(SOURCE RECORDS)
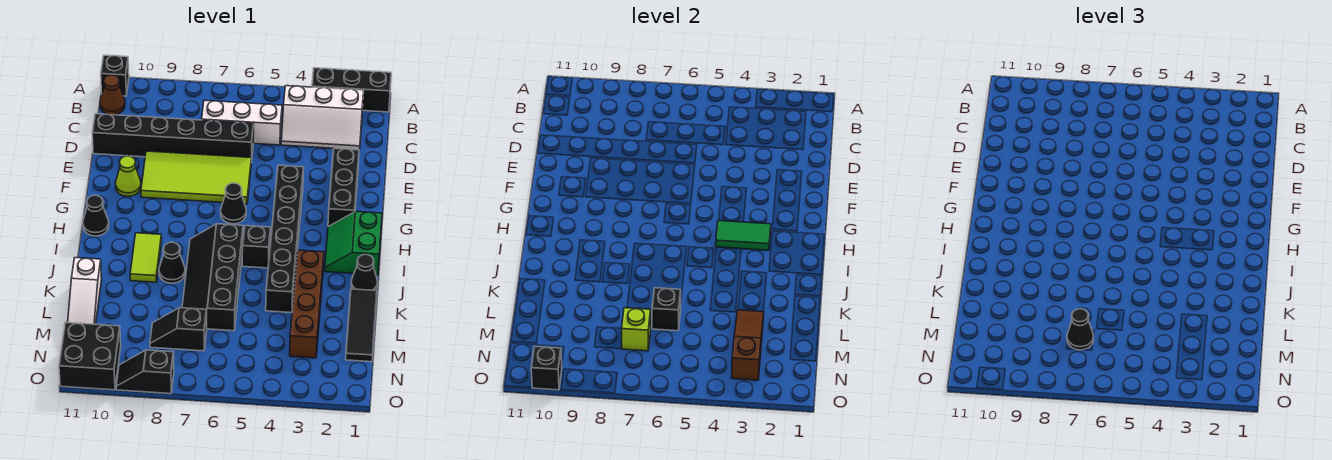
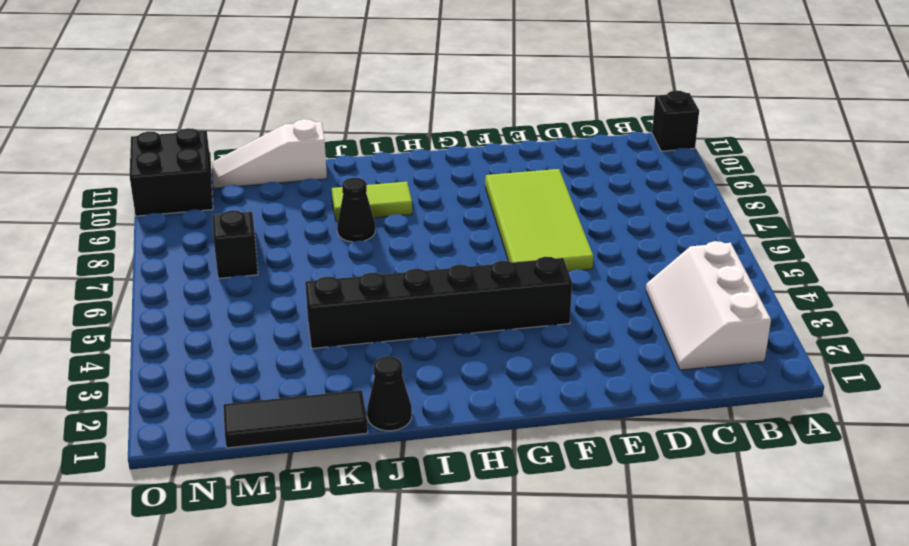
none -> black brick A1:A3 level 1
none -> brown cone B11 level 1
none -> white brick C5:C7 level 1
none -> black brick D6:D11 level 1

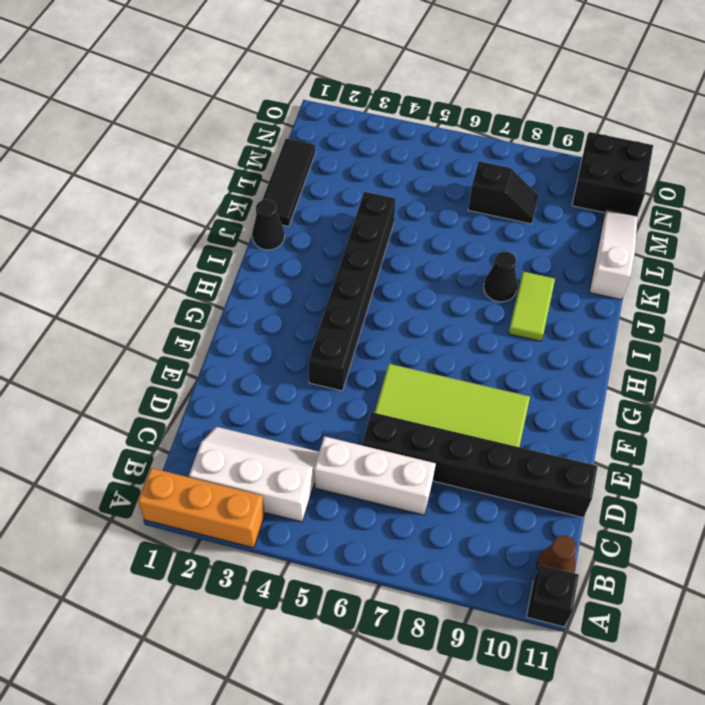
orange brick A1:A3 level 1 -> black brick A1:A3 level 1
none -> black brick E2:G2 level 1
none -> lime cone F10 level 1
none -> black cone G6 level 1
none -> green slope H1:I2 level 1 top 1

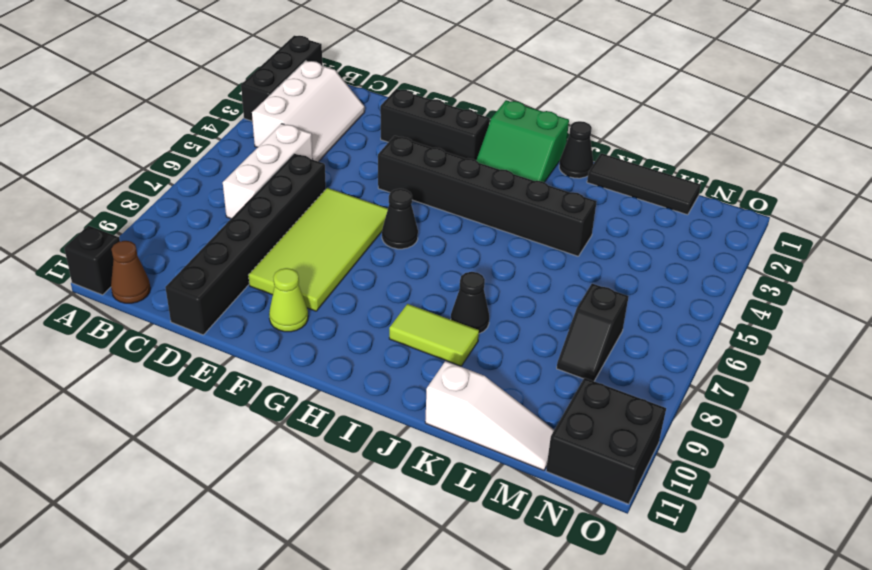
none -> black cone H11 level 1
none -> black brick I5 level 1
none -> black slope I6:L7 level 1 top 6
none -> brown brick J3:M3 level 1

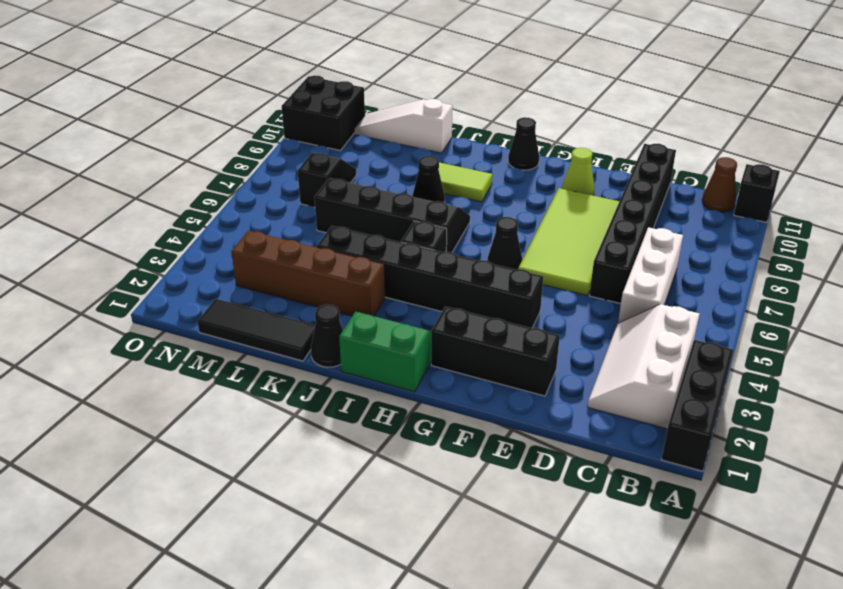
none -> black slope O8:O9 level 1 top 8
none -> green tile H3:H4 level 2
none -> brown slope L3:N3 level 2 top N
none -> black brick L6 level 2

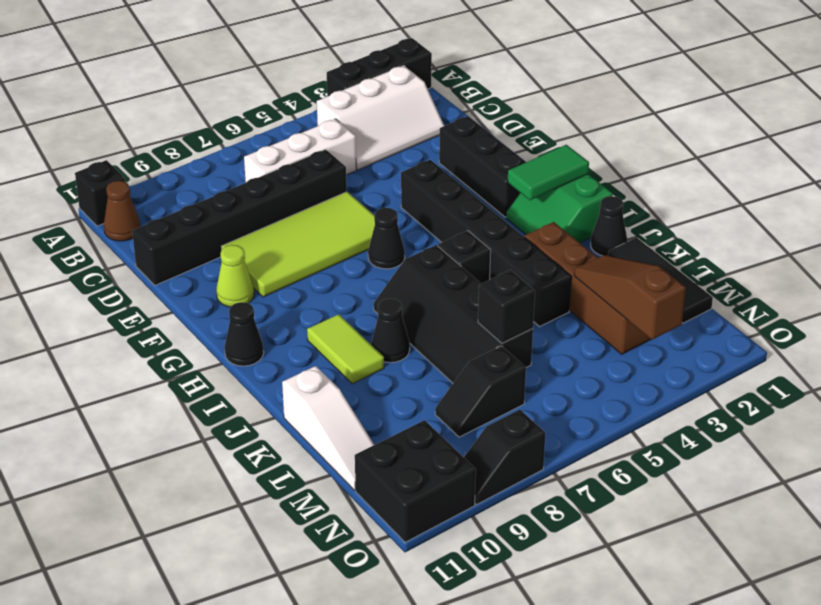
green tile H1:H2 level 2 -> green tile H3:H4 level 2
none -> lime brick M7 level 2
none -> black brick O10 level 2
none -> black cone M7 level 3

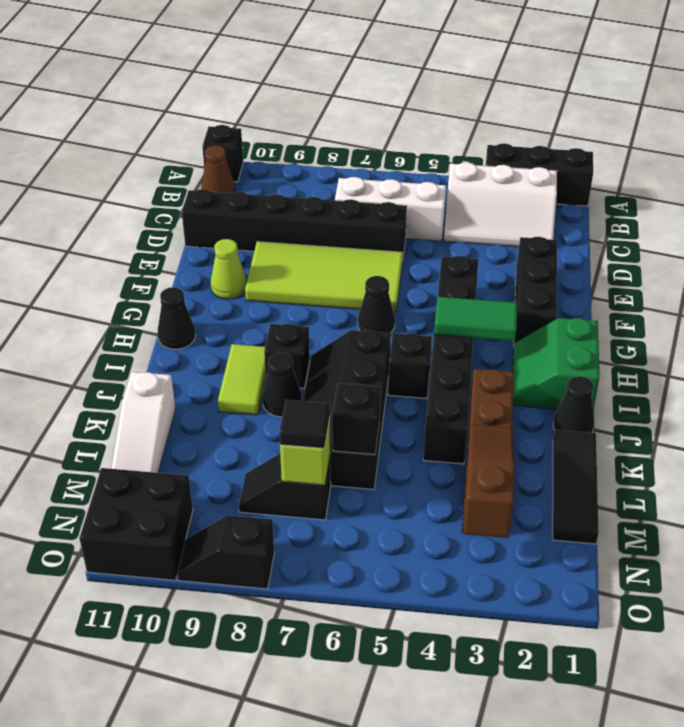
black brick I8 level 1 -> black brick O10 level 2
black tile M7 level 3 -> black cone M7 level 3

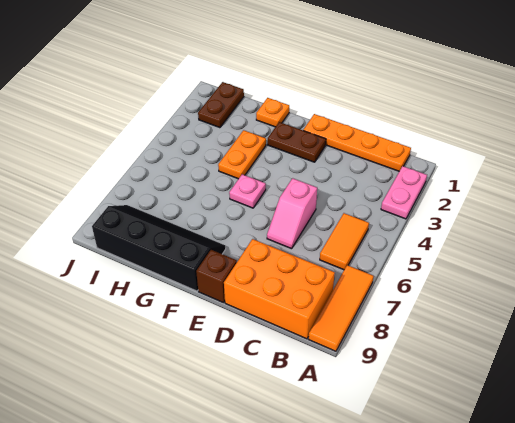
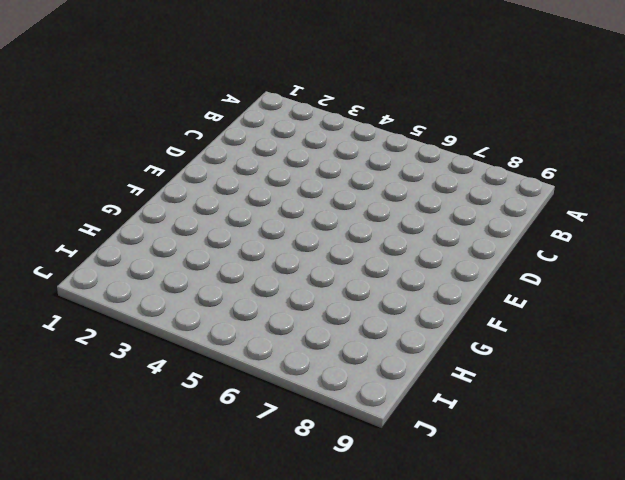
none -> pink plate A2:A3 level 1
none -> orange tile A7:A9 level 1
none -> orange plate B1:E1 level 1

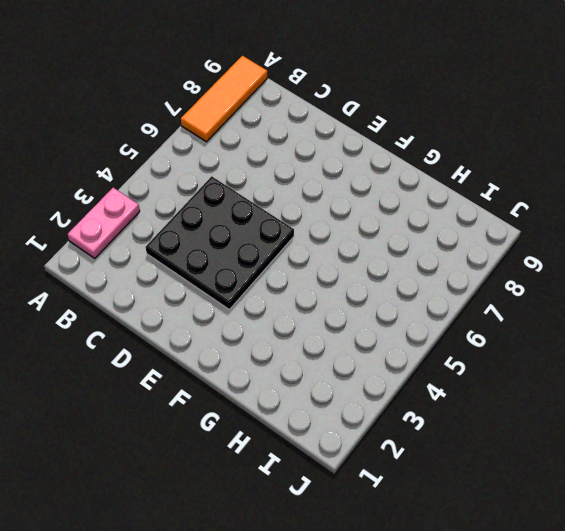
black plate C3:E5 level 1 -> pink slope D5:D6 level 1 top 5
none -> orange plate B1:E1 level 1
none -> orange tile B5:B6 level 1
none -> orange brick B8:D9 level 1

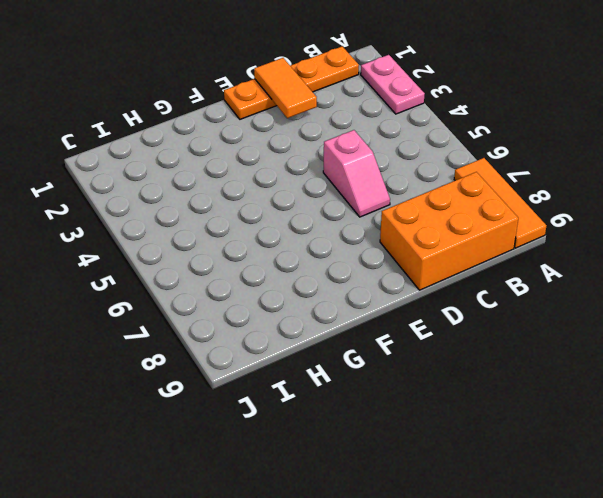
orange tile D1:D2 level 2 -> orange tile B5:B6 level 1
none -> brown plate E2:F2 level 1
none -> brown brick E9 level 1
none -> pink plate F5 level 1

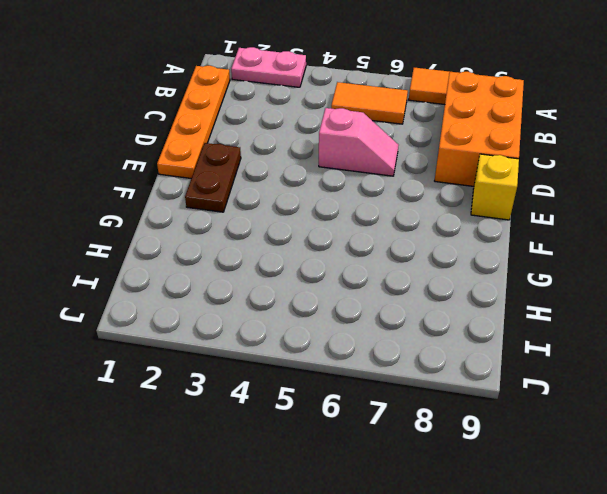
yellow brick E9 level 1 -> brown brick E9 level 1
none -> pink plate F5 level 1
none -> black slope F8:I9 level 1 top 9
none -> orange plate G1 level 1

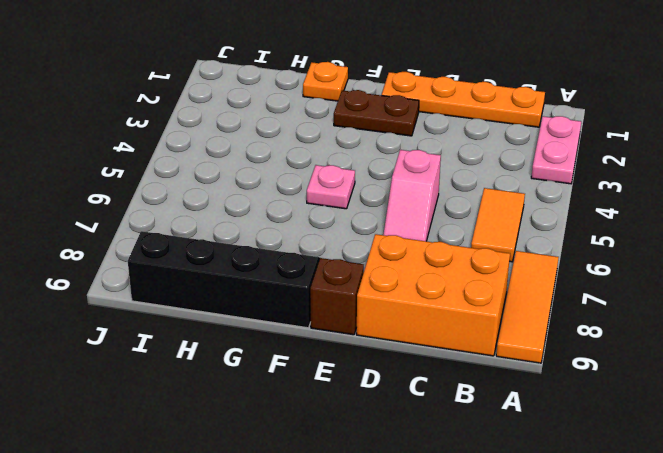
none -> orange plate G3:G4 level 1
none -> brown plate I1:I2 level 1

(TASK INSTRUCTIONS) Search the listing above for the string "slope" and return each line it appears on.

(WRITTEN SOLUTION)
none -> green slope H1:I2 level 1 top 1
none -> black slope I6:L7 level 1 top 6
none -> black slope O8:O9 level 1 top 8
none -> brown slope L3:N3 level 2 top N
black plate C3:E5 level 1 -> pink slope D5:D6 level 1 top 5
none -> black slope F8:I9 level 1 top 9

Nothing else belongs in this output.